Records provided ::
::::::

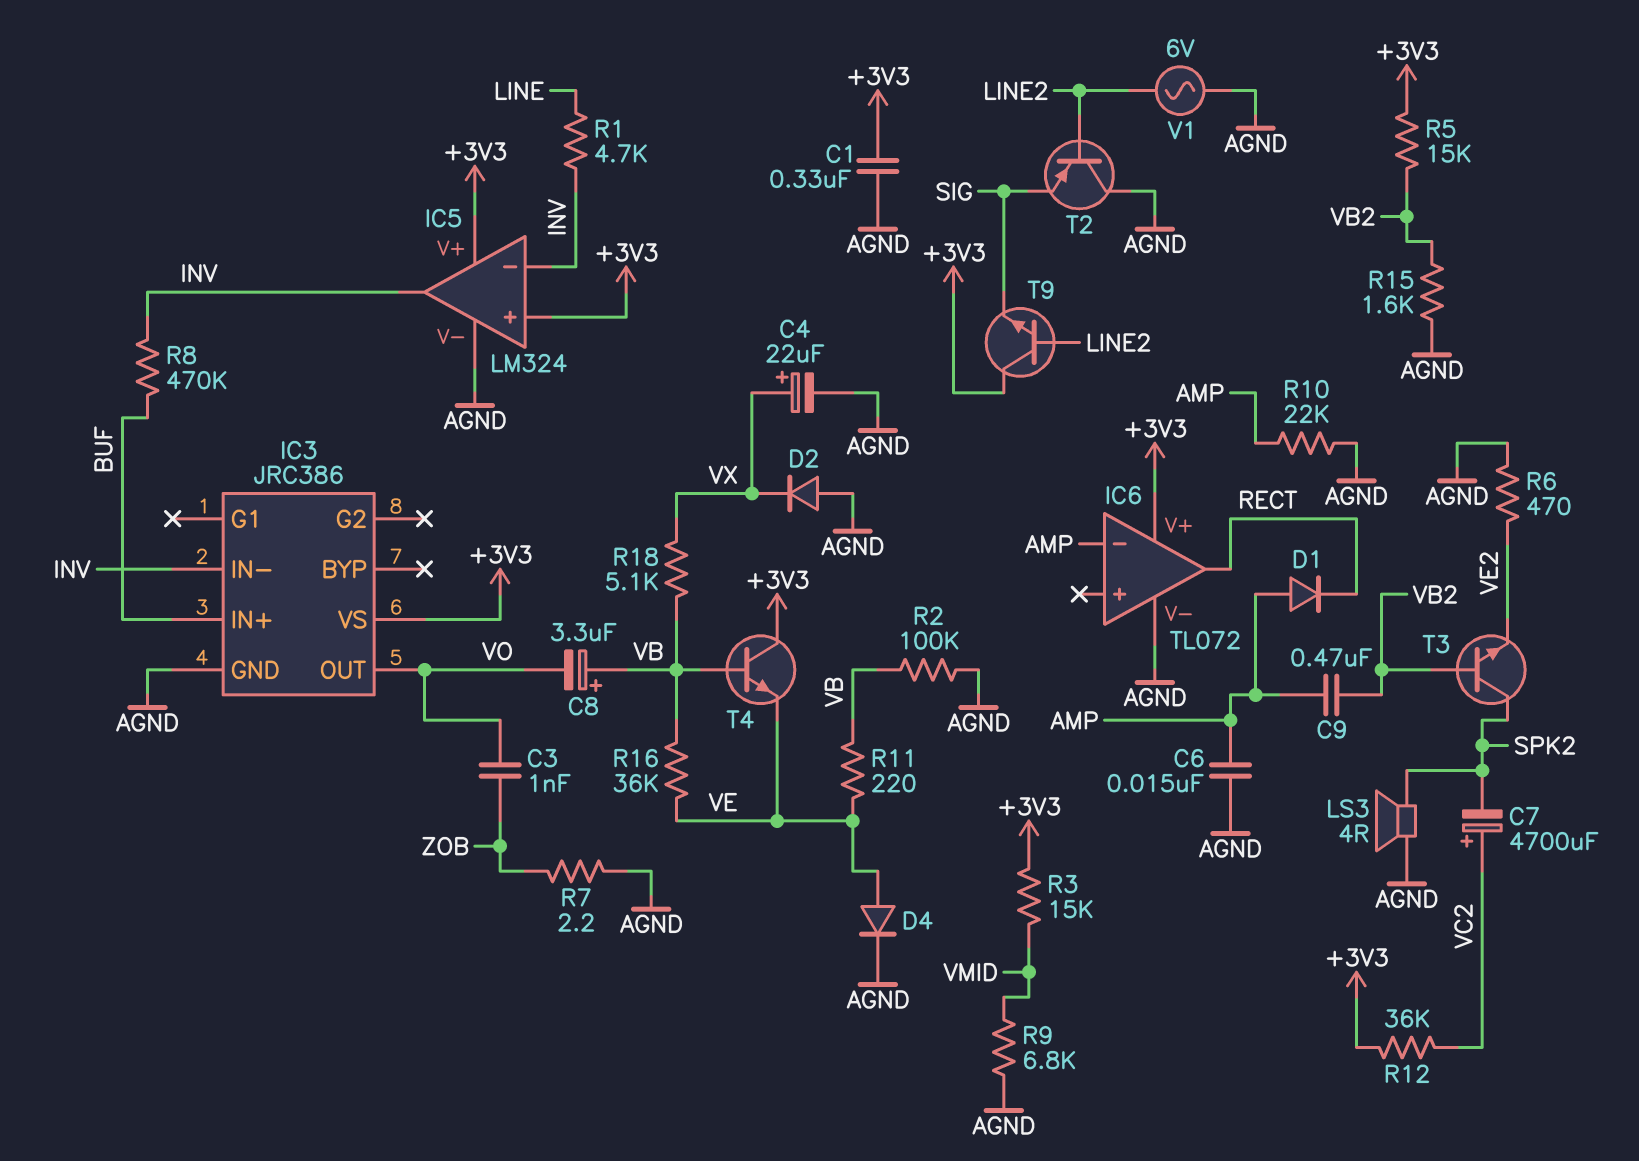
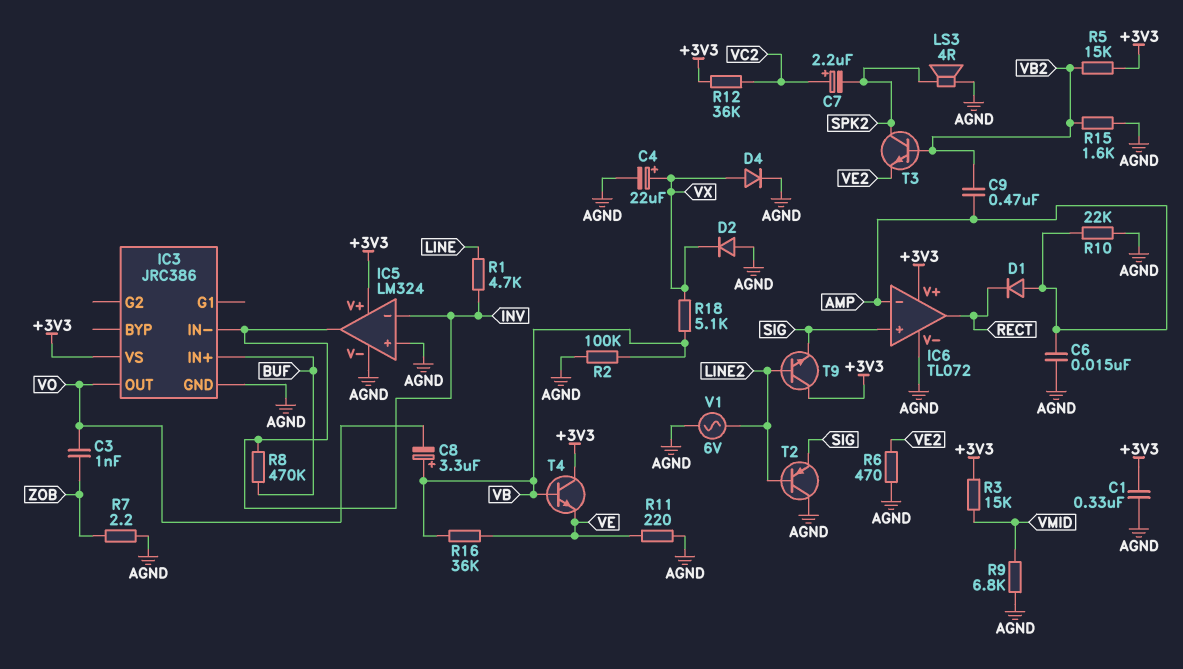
C7: 4700uF (plus VC2, minus SPK2) -> 2.2uF (plus VC2, minus SPK2)
D4: diode (A VE, K AGND) -> diode (A VX, K AGND)
IC5 pin in+: +3V3 -> AGND
IC6 pin in+: none -> SIG
R11: 220 (VB, VE) -> 220 (AGND, VE)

::::::

Apart from the images, every line above needs to be printed again exactly.

Answer area ::
C7: 4700uF (plus VC2, minus SPK2) -> 2.2uF (plus VC2, minus SPK2)
D4: diode (A VE, K AGND) -> diode (A VX, K AGND)
IC5 pin in+: +3V3 -> AGND
IC6 pin in+: none -> SIG
R11: 220 (VB, VE) -> 220 (AGND, VE)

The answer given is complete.